(Coordinate-based object records)

= = = = = = =

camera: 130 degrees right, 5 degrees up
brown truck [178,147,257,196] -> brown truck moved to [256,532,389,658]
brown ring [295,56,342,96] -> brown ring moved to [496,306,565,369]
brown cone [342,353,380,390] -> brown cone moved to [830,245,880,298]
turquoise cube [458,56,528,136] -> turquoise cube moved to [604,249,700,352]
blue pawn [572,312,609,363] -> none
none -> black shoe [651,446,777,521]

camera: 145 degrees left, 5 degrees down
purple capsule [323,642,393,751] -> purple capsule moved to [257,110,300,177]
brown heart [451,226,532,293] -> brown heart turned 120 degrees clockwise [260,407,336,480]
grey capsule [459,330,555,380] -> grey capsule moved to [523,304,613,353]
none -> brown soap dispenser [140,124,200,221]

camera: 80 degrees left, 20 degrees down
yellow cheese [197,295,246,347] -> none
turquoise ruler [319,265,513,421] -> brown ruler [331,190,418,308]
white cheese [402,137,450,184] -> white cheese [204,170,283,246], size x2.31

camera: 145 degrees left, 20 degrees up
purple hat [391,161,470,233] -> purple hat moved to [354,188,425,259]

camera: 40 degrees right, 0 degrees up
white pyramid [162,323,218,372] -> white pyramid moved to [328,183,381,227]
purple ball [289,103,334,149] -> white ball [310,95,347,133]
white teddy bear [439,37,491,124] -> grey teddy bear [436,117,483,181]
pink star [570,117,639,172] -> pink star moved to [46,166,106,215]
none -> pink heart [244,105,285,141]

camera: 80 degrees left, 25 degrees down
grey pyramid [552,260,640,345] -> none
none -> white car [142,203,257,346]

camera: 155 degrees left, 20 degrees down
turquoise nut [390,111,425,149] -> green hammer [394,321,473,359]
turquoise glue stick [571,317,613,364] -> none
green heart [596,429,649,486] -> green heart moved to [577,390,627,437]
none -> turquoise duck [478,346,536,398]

= = = = = = =

EXERCISE:
Print every entry exactly.

TASK RESULT:
camera: 130 degrees right, 5 degrees up
brown truck [178,147,257,196] -> brown truck moved to [256,532,389,658]
brown ring [295,56,342,96] -> brown ring moved to [496,306,565,369]
brown cone [342,353,380,390] -> brown cone moved to [830,245,880,298]
turquoise cube [458,56,528,136] -> turquoise cube moved to [604,249,700,352]
blue pawn [572,312,609,363] -> none
none -> black shoe [651,446,777,521]

camera: 145 degrees left, 5 degrees down
purple capsule [323,642,393,751] -> purple capsule moved to [257,110,300,177]
brown heart [451,226,532,293] -> brown heart turned 120 degrees clockwise [260,407,336,480]
grey capsule [459,330,555,380] -> grey capsule moved to [523,304,613,353]
none -> brown soap dispenser [140,124,200,221]

camera: 80 degrees left, 20 degrees down
yellow cheese [197,295,246,347] -> none
turquoise ruler [319,265,513,421] -> brown ruler [331,190,418,308]
white cheese [402,137,450,184] -> white cheese [204,170,283,246], size x2.31

camera: 145 degrees left, 20 degrees up
purple hat [391,161,470,233] -> purple hat moved to [354,188,425,259]

camera: 40 degrees right, 0 degrees up
white pyramid [162,323,218,372] -> white pyramid moved to [328,183,381,227]
purple ball [289,103,334,149] -> white ball [310,95,347,133]
white teddy bear [439,37,491,124] -> grey teddy bear [436,117,483,181]
pink star [570,117,639,172] -> pink star moved to [46,166,106,215]
none -> pink heart [244,105,285,141]

camera: 80 degrees left, 25 degrees down
grey pyramid [552,260,640,345] -> none
none -> white car [142,203,257,346]

camera: 155 degrees left, 20 degrees down
turquoise nut [390,111,425,149] -> green hammer [394,321,473,359]
turquoise glue stick [571,317,613,364] -> none
green heart [596,429,649,486] -> green heart moved to [577,390,627,437]
none -> turquoise duck [478,346,536,398]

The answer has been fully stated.